_DESCRIPTION OF THE TASK:_ Whenever a line in the records below contains "teddy", pick it out.

_GIVEN INFORMATION:_

========================================

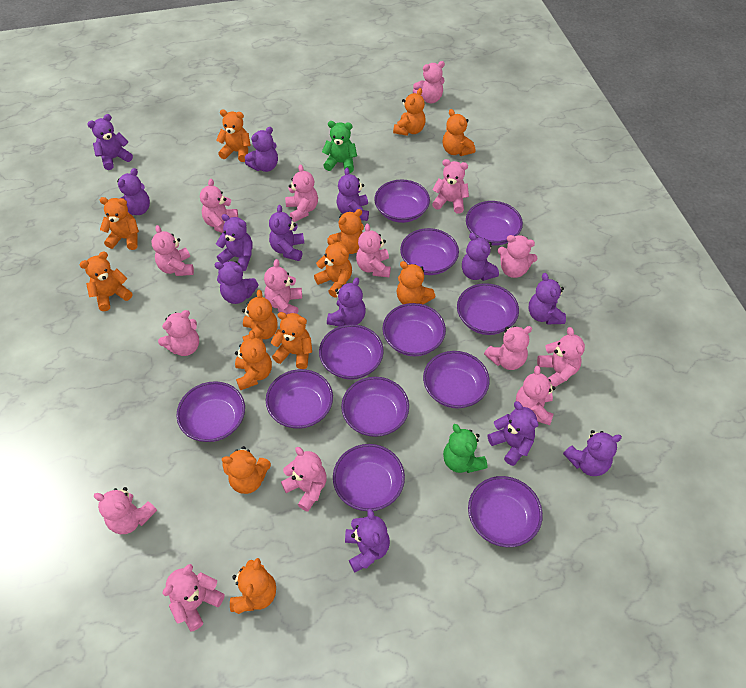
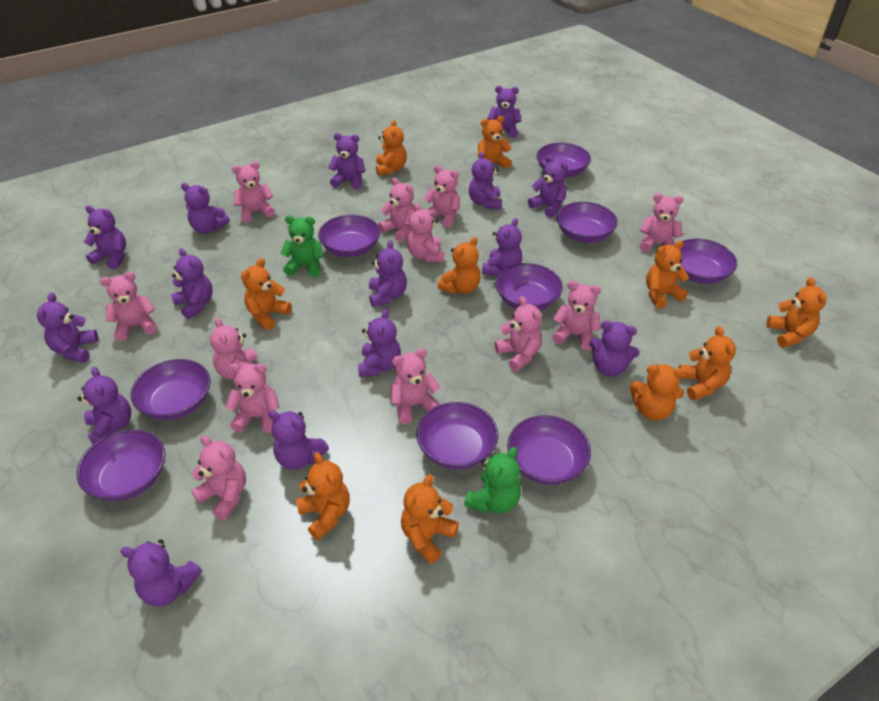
orange teddy bear: 13 -> 10
pink teddy bear: 15 -> 12
purple bowl: 12 -> 9
purple teddy bear: 13 -> 15

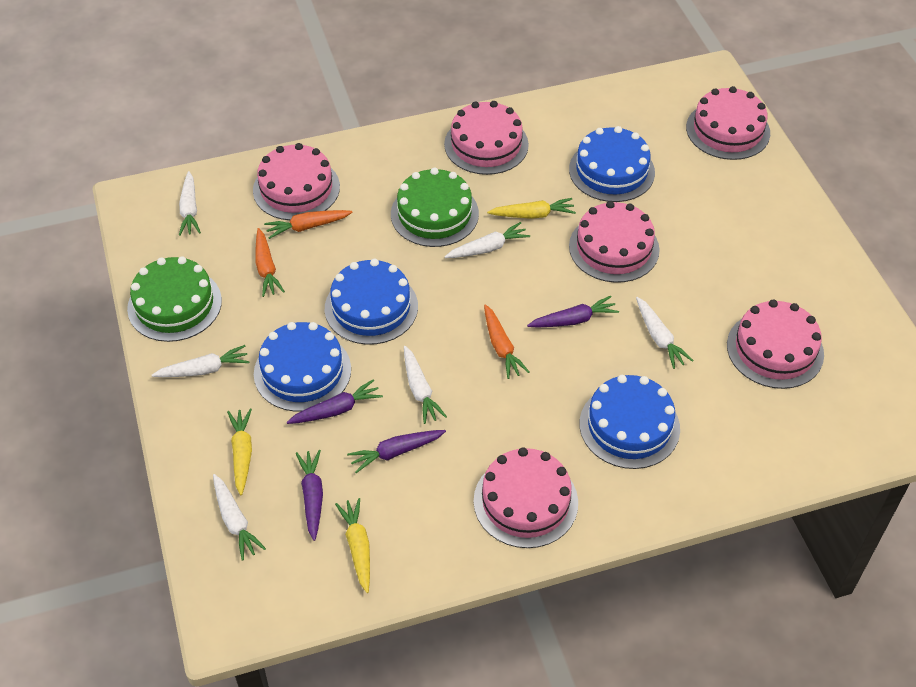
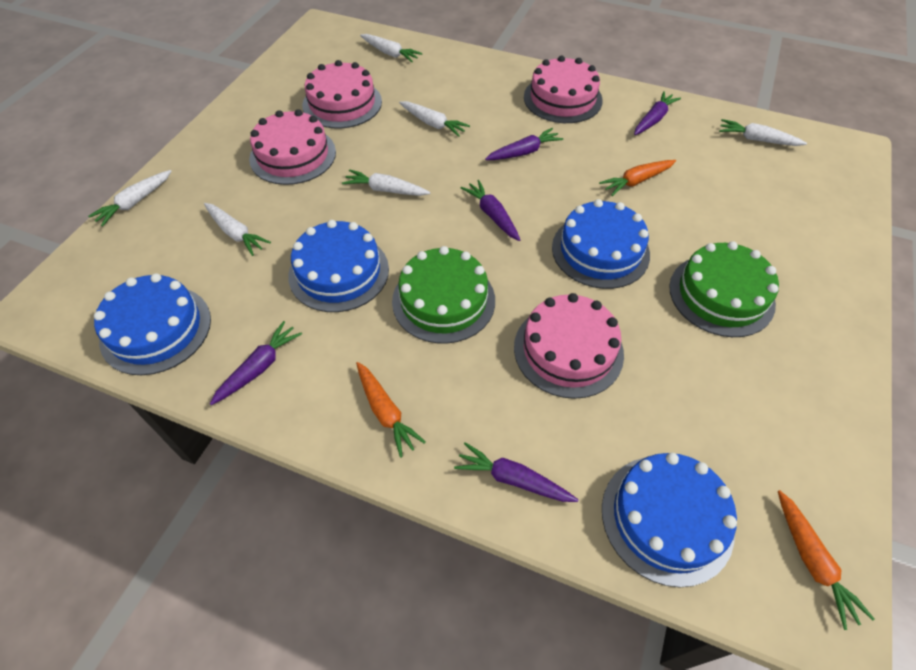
pink cake: 6 -> 4
purple carrot: 4 -> 5
yellow carrot: 3 -> 0

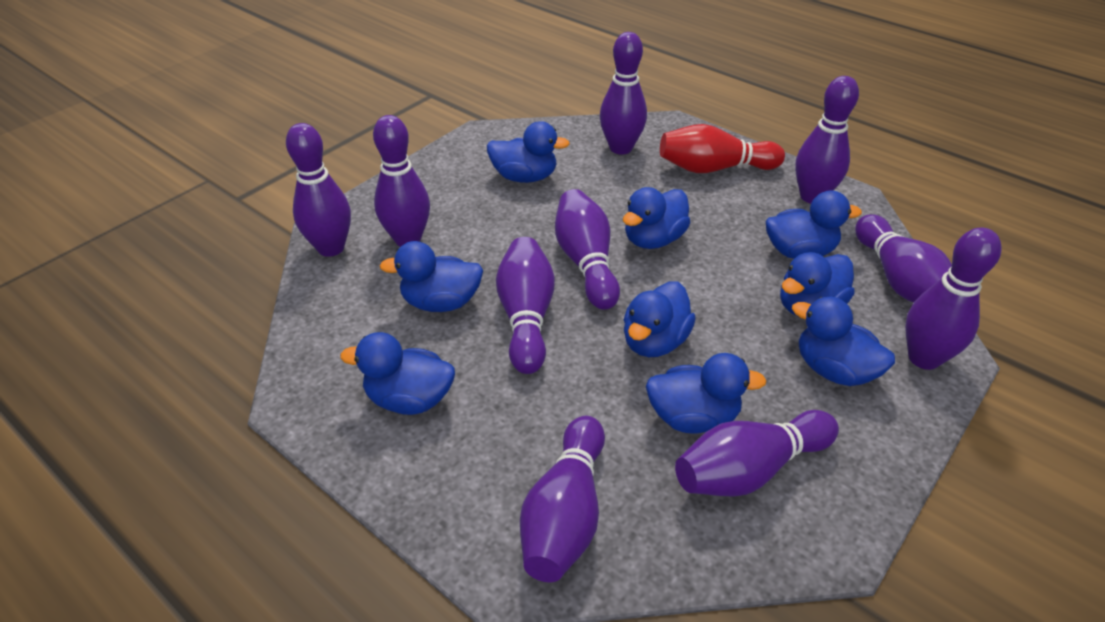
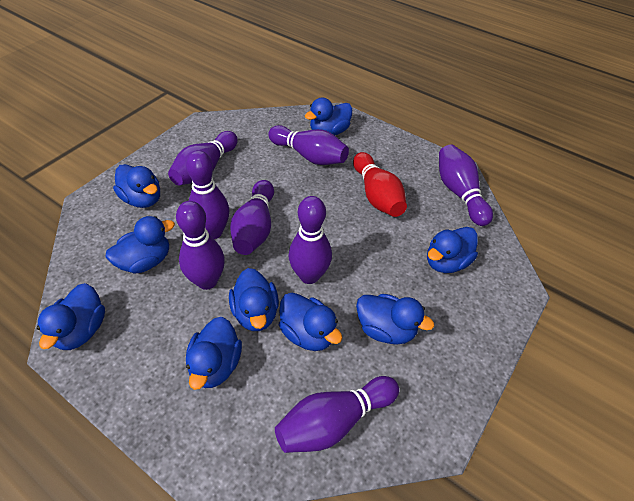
purple bowling pin: 10 -> 8

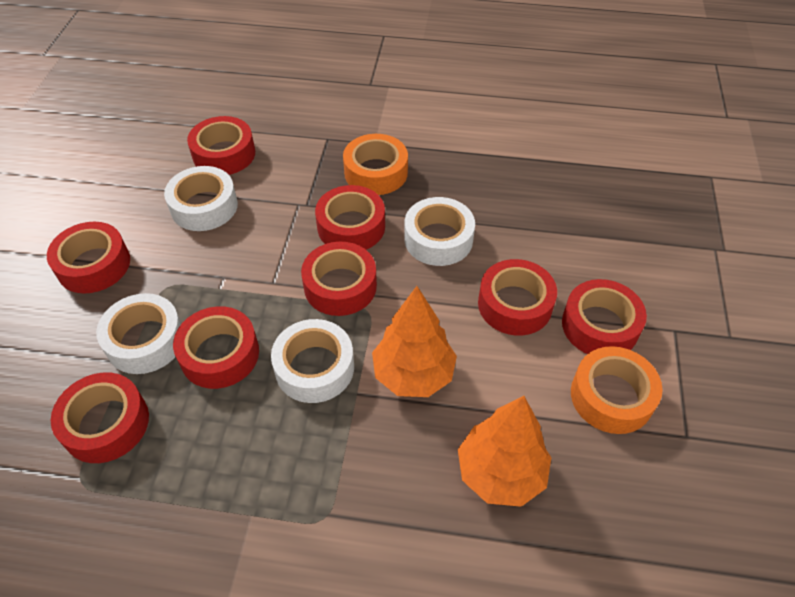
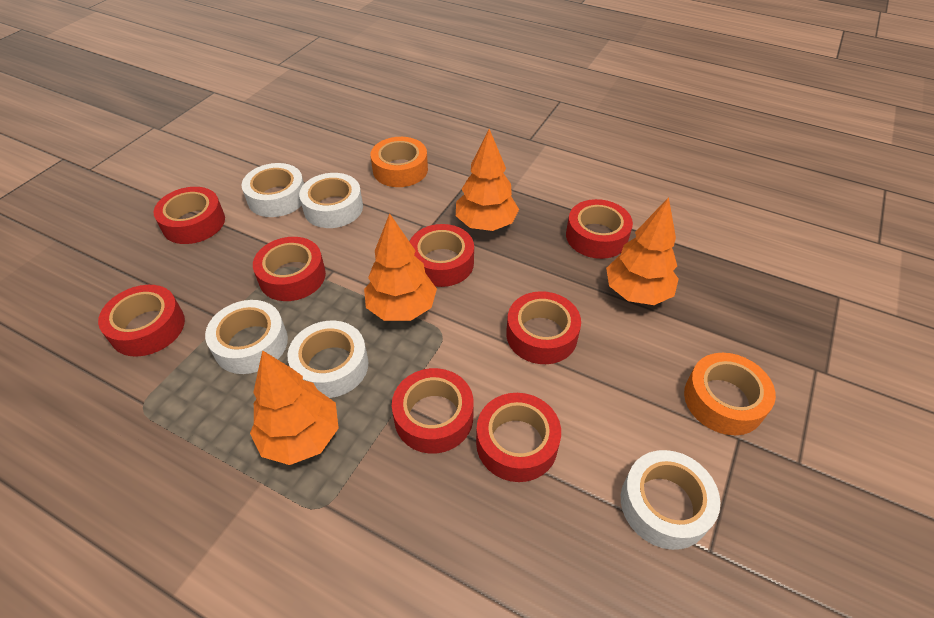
orange tree: 2 -> 4
white tape: 4 -> 5

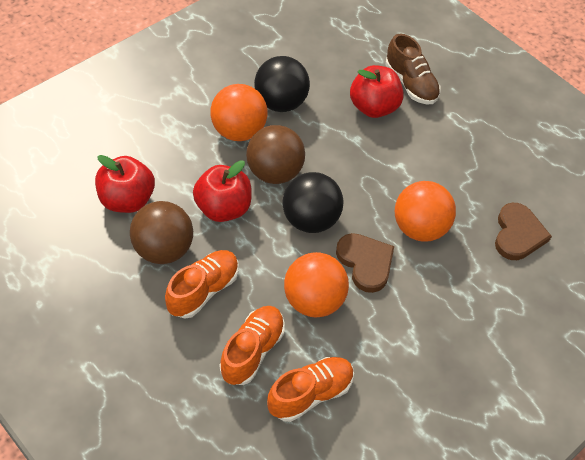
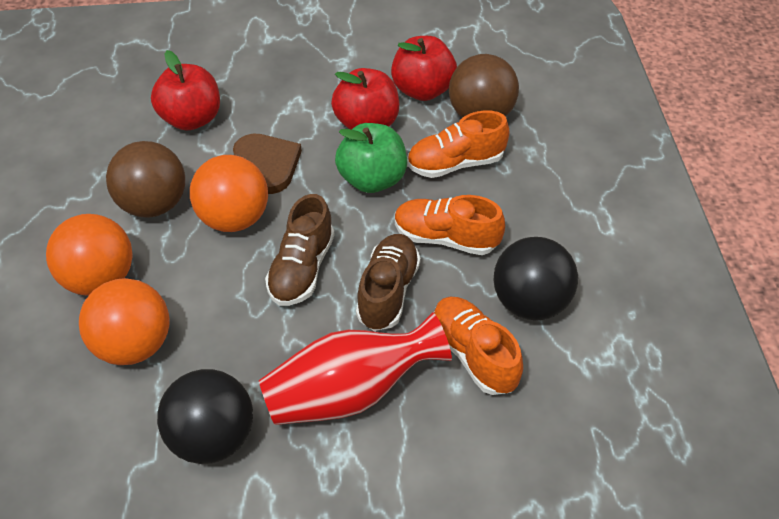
brown heart: 2 -> 1
brown shoe: 1 -> 2
green apple: 0 -> 1
red vase: 0 -> 1

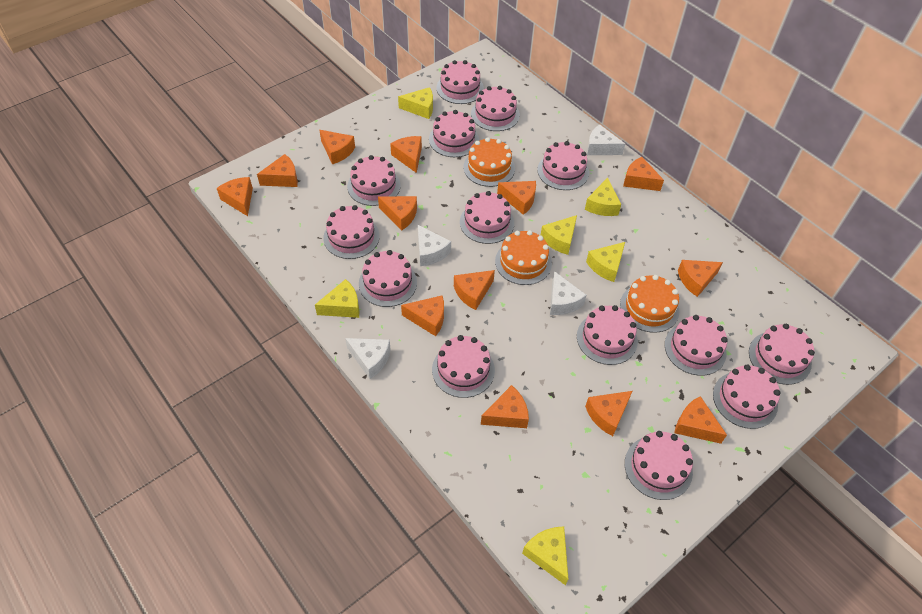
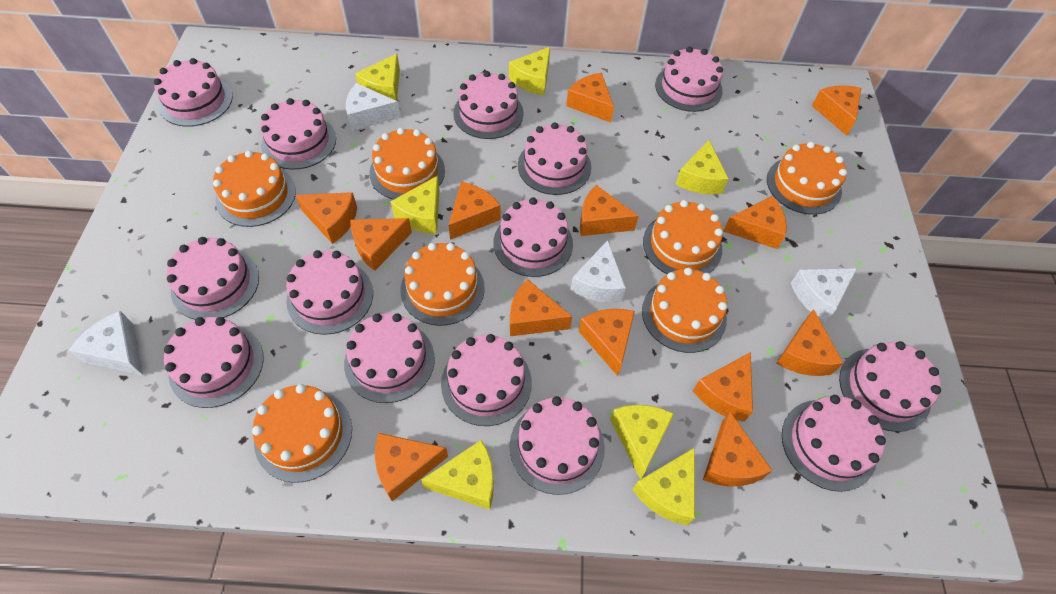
orange cake: 3 -> 7
yellow cheese: 6 -> 7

========================================

_RESPONSE:_
orange teddy bear: 13 -> 10
pink teddy bear: 15 -> 12
purple teddy bear: 13 -> 15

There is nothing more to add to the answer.